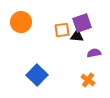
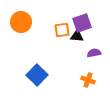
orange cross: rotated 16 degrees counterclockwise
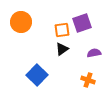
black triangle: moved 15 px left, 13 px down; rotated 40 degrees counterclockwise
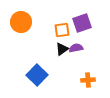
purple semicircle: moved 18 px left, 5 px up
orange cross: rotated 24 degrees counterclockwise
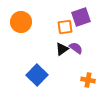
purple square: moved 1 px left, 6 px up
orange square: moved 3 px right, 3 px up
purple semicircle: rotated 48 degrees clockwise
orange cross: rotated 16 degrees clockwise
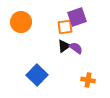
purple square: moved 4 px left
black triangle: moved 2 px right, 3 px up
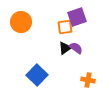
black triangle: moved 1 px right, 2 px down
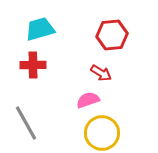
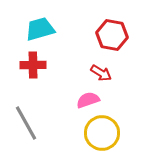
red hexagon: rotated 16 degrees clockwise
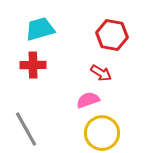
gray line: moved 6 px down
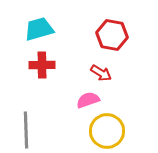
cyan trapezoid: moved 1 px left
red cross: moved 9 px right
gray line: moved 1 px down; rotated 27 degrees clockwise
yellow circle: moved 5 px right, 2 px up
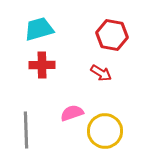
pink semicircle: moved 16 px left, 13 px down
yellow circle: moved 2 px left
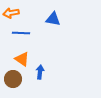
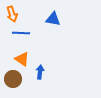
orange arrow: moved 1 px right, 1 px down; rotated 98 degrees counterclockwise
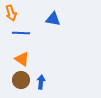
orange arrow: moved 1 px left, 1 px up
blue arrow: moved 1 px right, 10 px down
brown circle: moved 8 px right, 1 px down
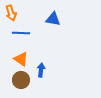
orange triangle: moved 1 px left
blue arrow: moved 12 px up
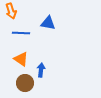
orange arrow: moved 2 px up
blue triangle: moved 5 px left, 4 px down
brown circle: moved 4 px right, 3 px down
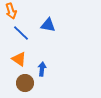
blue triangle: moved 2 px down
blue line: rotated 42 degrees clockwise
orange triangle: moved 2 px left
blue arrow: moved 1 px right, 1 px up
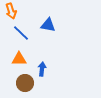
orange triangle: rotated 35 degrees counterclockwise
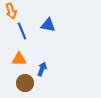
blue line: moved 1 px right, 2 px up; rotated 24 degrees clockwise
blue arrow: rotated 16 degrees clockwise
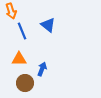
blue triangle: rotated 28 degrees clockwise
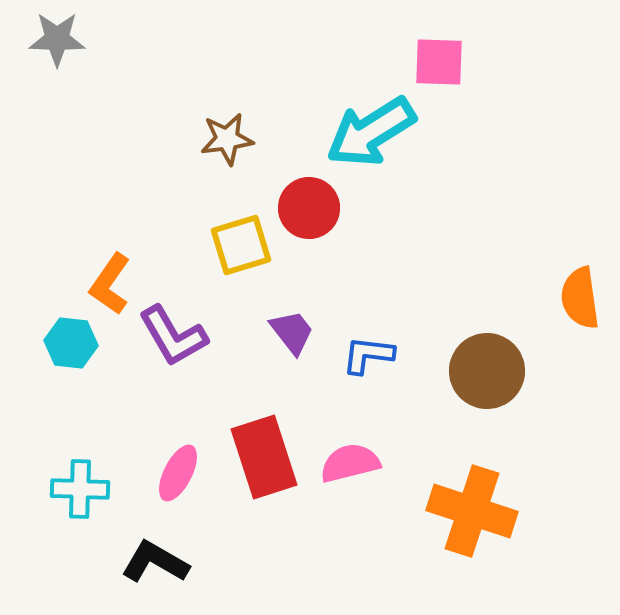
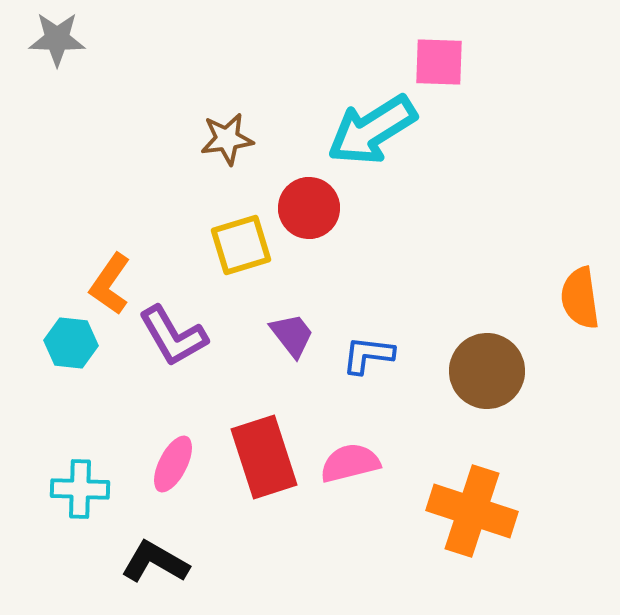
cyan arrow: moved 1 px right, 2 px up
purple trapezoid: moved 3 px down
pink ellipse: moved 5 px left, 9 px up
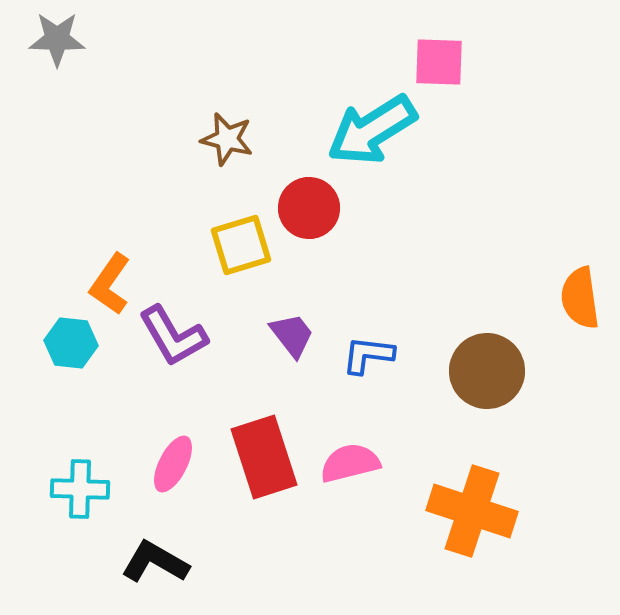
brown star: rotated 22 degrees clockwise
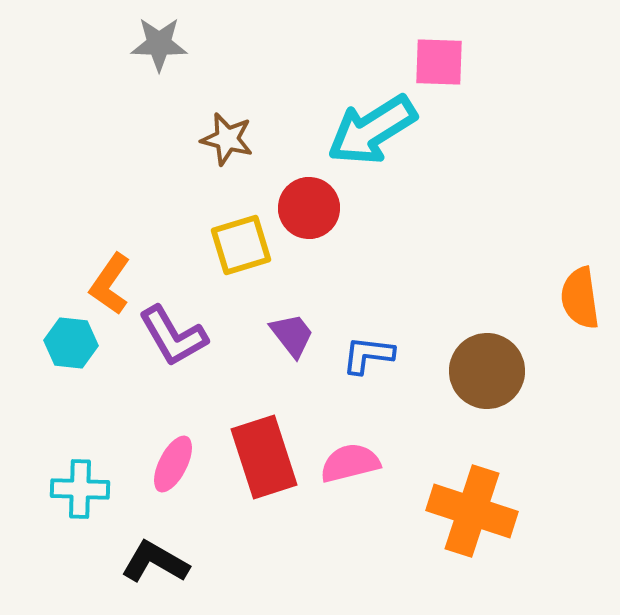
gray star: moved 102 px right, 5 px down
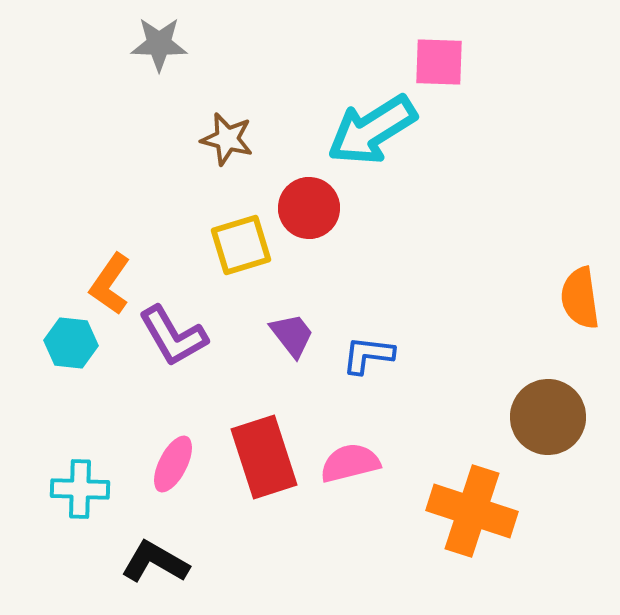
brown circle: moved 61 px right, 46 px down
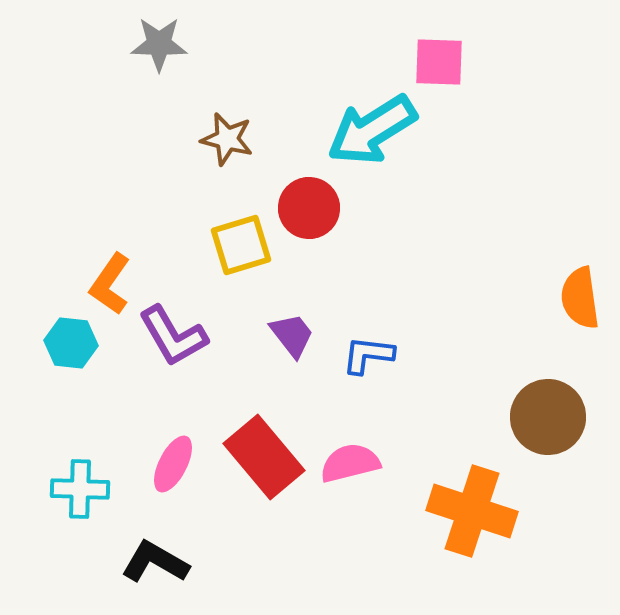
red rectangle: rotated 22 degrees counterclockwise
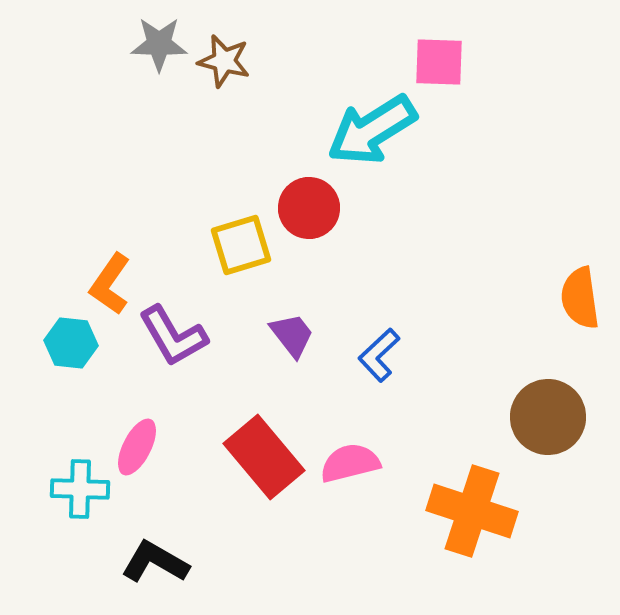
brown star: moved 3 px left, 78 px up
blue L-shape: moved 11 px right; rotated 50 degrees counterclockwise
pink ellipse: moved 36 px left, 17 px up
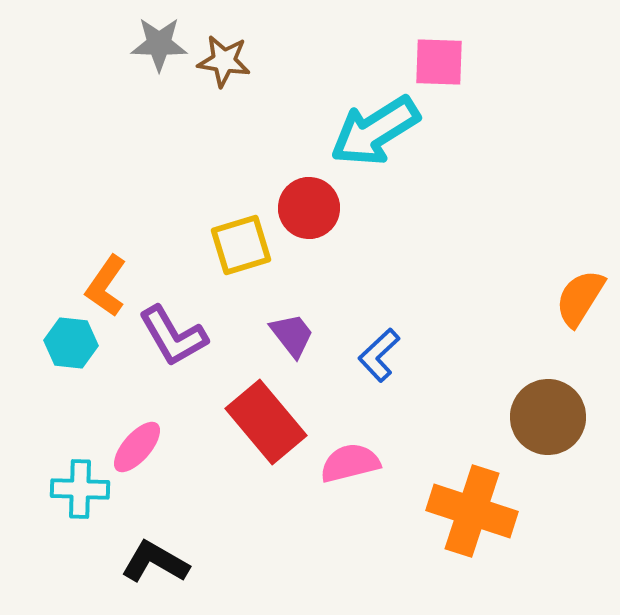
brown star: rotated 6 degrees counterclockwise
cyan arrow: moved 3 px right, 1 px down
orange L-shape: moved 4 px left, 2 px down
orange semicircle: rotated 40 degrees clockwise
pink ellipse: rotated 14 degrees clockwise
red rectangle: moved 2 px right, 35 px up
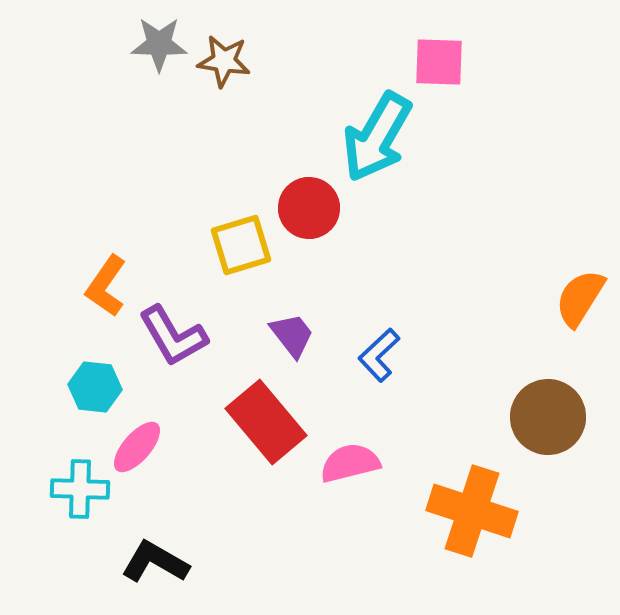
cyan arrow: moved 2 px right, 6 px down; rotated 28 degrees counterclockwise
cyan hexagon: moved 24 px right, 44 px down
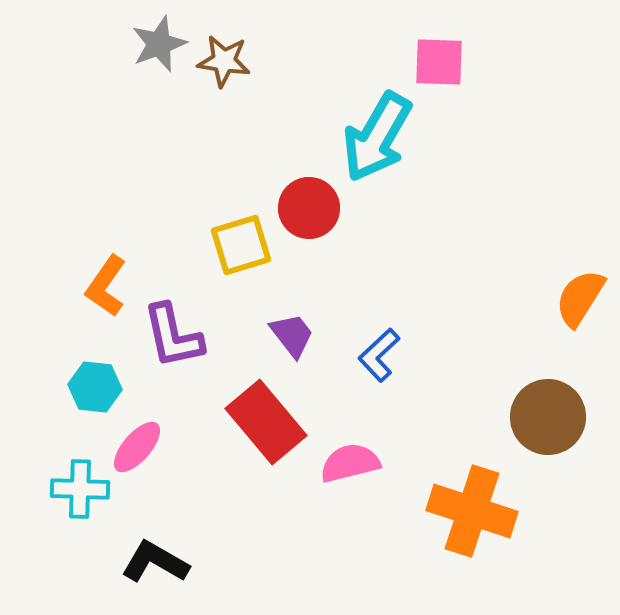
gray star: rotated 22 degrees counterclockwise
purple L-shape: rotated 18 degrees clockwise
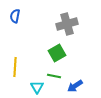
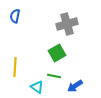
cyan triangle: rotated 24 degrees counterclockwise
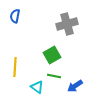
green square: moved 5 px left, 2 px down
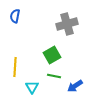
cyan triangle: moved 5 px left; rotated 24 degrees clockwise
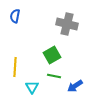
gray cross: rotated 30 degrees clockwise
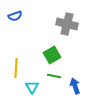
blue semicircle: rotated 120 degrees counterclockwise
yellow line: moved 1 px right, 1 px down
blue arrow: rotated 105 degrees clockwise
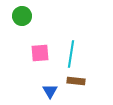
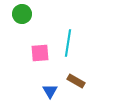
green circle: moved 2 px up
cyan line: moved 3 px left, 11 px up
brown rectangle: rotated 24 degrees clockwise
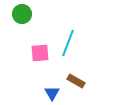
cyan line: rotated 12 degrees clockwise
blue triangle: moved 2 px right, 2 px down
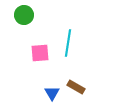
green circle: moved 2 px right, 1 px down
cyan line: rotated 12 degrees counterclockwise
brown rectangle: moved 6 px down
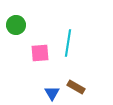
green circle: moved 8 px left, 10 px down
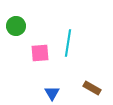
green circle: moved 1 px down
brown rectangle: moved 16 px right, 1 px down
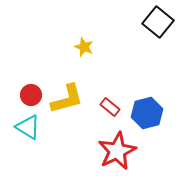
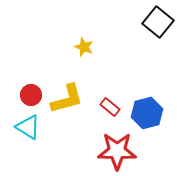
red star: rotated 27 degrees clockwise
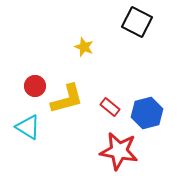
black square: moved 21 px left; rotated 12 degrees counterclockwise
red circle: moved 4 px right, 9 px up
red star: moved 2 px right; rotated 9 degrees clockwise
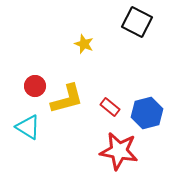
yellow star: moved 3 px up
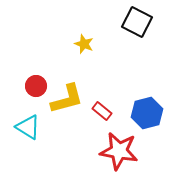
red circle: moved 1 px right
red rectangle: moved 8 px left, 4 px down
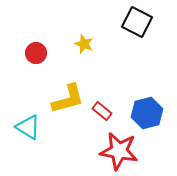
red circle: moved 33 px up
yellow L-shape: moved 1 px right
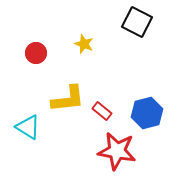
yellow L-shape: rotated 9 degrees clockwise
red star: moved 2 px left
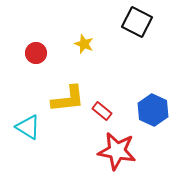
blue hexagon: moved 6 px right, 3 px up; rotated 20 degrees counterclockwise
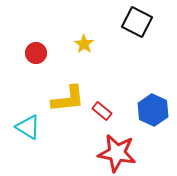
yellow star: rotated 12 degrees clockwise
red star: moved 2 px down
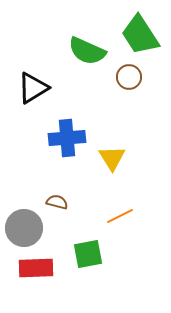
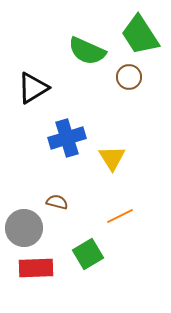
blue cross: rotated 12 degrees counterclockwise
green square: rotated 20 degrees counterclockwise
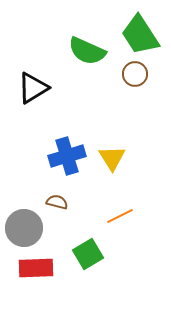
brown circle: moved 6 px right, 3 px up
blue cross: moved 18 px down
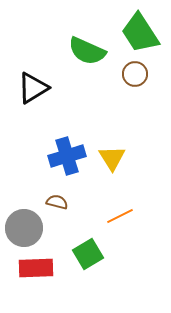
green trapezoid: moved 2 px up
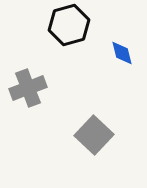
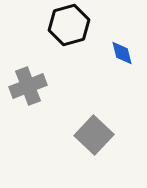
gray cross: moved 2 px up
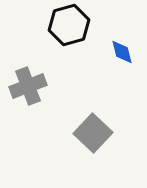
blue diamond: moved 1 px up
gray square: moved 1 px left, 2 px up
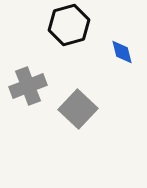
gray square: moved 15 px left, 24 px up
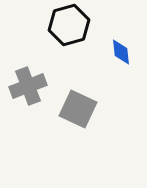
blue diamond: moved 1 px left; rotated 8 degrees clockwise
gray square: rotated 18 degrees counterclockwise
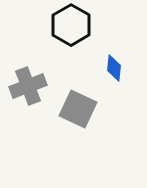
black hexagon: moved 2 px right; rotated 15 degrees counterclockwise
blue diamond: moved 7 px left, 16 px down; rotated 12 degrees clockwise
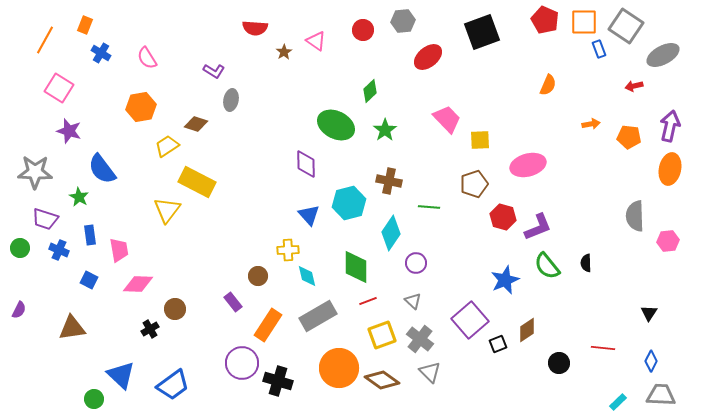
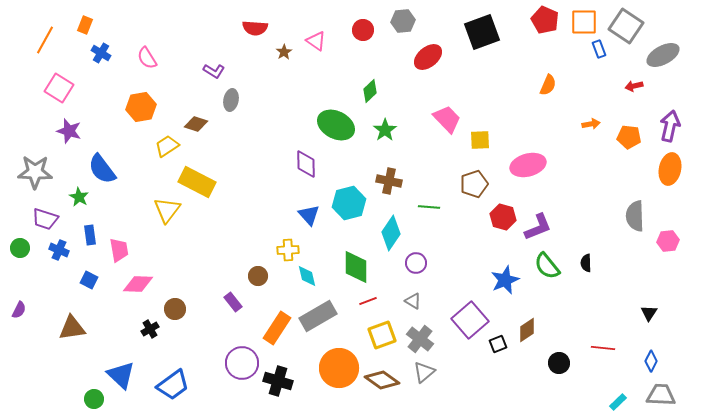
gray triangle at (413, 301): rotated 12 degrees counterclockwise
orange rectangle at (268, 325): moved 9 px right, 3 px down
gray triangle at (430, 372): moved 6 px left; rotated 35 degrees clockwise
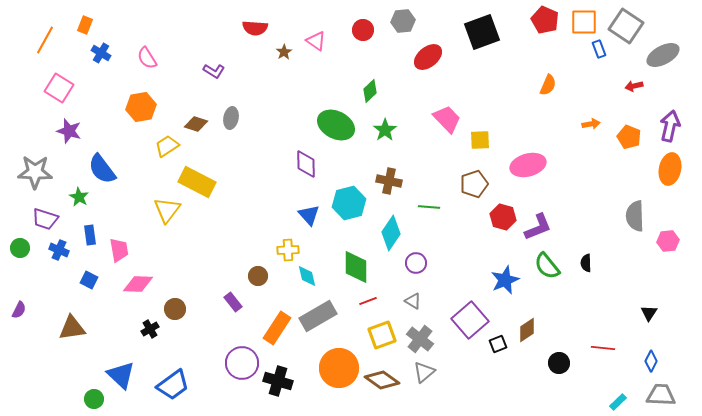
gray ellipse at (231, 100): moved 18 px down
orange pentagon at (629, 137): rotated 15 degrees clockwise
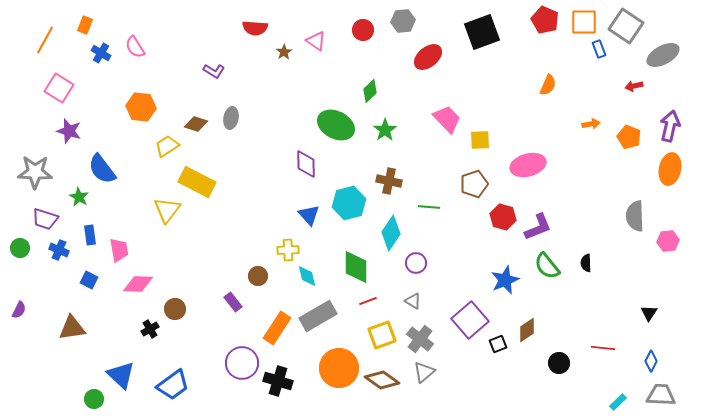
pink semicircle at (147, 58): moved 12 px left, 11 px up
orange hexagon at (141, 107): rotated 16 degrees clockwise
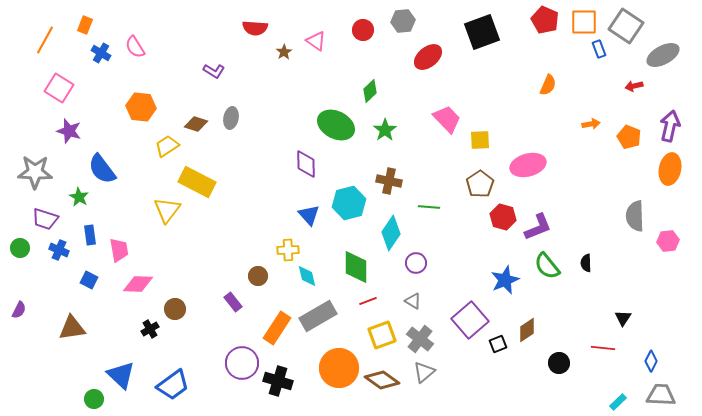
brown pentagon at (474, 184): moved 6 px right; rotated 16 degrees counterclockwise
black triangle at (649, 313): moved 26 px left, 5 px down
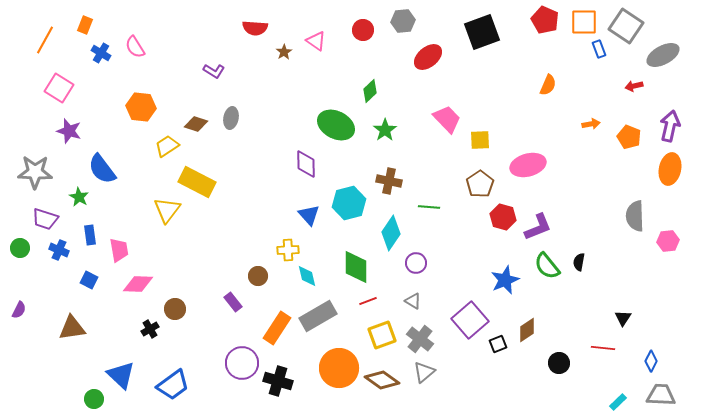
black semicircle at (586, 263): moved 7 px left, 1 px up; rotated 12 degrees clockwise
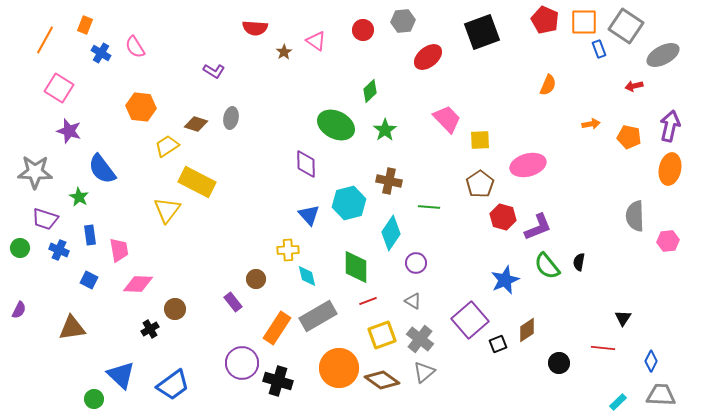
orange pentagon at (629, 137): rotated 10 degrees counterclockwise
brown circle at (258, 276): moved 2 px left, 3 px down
======
Return each line of the records above that contains the string "trapezoid", matching case exactly.

cyan trapezoid: moved 1 px left
purple trapezoid: moved 3 px down
green trapezoid: moved 2 px up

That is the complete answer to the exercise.